> **WHAT TO DO**: Every line in the listing below from the one with "none -> green brick E1 level 1" through the one with "none -> green brick K5 level 1" is to be reproduced exactly, both ends included; leave out the rest.

________________________

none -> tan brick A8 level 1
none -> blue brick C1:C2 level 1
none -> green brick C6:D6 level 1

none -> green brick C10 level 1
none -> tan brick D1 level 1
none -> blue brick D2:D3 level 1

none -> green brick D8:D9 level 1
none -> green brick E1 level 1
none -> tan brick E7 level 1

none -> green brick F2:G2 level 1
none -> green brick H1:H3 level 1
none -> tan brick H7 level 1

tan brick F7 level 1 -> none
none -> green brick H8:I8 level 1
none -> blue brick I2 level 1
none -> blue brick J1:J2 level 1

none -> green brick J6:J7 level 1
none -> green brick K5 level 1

________________________

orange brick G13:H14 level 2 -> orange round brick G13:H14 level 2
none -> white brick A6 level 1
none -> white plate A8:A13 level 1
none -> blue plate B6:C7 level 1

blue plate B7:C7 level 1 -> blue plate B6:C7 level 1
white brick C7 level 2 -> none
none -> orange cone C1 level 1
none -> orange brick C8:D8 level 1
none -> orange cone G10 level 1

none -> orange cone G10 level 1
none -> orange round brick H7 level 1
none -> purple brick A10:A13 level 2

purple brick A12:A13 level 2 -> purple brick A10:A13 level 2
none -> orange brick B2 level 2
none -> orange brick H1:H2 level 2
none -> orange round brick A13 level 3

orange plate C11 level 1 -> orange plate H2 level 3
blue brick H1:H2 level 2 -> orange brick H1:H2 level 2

________________________

> **RESPONSE TO THIS TASK**:
none -> green brick E1 level 1
none -> tan brick E7 level 1

none -> green brick F2:G2 level 1
none -> green brick H1:H3 level 1
none -> tan brick H7 level 1

tan brick F7 level 1 -> none
none -> green brick H8:I8 level 1
none -> blue brick I2 level 1
none -> blue brick J1:J2 level 1

none -> green brick J6:J7 level 1
none -> green brick K5 level 1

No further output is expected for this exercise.